• RECORDS SHOWN
^^^^^^^^
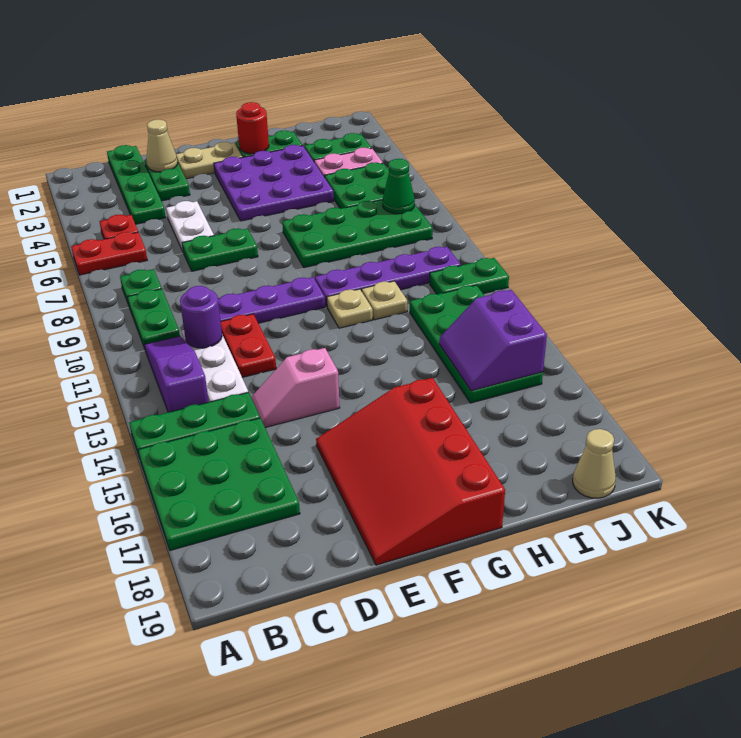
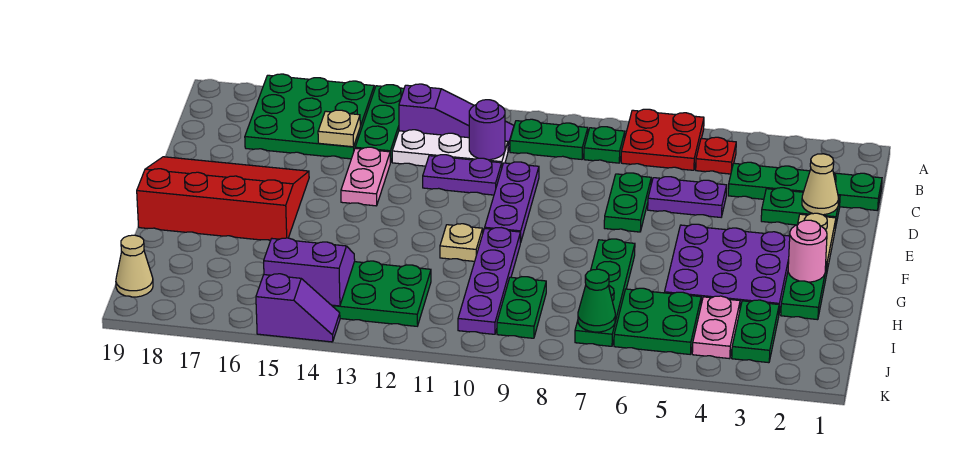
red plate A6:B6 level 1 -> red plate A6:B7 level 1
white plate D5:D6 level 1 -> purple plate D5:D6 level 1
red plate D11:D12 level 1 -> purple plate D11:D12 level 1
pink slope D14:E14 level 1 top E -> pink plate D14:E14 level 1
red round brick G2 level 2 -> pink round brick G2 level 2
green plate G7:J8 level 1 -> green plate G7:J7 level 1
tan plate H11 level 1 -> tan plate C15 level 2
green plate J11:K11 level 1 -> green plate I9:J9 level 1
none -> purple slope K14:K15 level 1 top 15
^^^^^^^^
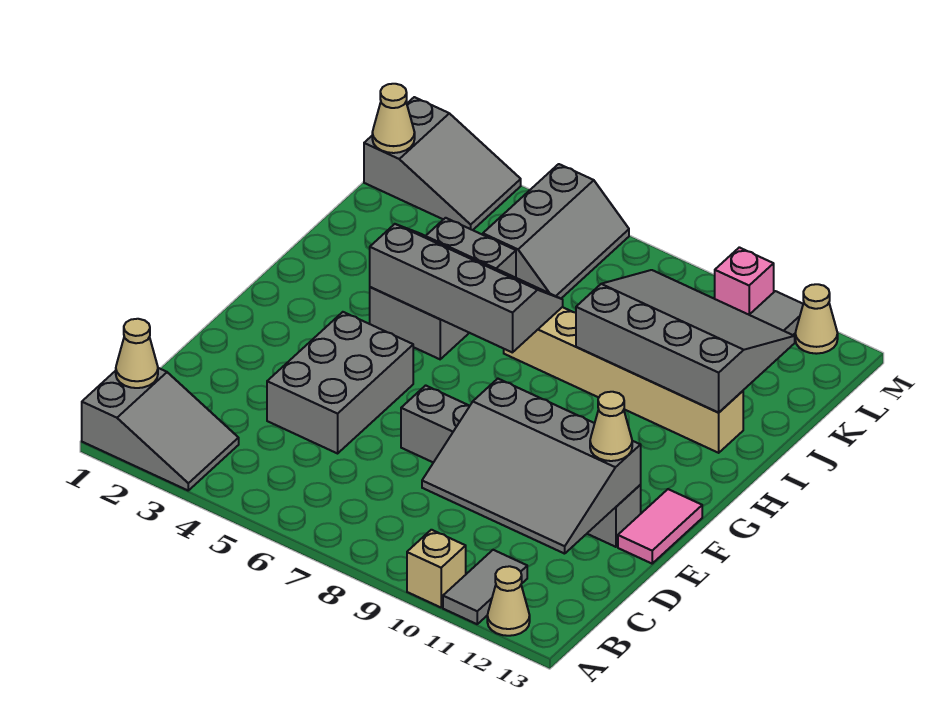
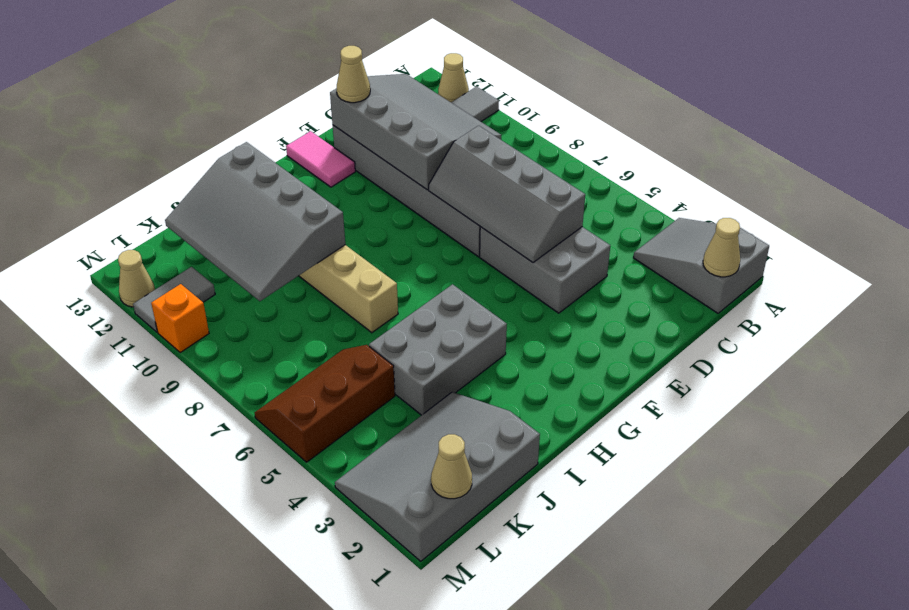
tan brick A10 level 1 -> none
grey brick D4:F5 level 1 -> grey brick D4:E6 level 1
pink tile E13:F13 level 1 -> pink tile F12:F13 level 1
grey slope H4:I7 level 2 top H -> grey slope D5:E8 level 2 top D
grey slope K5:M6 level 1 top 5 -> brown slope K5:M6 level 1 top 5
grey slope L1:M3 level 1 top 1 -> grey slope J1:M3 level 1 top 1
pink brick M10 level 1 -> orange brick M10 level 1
^^^^^^^^
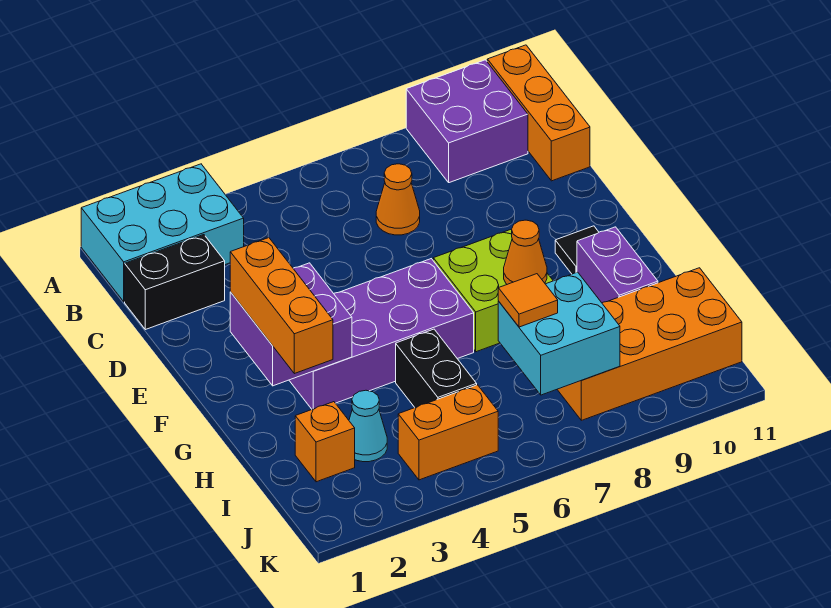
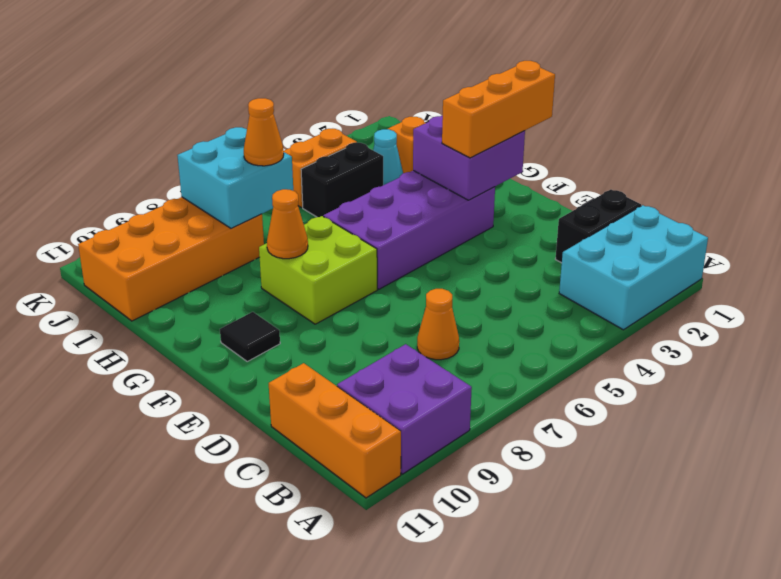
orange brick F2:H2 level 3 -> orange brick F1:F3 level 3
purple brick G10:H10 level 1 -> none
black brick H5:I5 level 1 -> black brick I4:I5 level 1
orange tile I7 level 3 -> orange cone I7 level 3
^^^^^^^^
• PROBLEM
Your task is to retype the entries verbatim, starting with the line that holds "white plate D5:D6" and stopping after the line that holds "none -> purple slope K14:K15 level 1 top 15".

• EXERCISE ANSWER
white plate D5:D6 level 1 -> purple plate D5:D6 level 1
red plate D11:D12 level 1 -> purple plate D11:D12 level 1
pink slope D14:E14 level 1 top E -> pink plate D14:E14 level 1
red round brick G2 level 2 -> pink round brick G2 level 2
green plate G7:J8 level 1 -> green plate G7:J7 level 1
tan plate H11 level 1 -> tan plate C15 level 2
green plate J11:K11 level 1 -> green plate I9:J9 level 1
none -> purple slope K14:K15 level 1 top 15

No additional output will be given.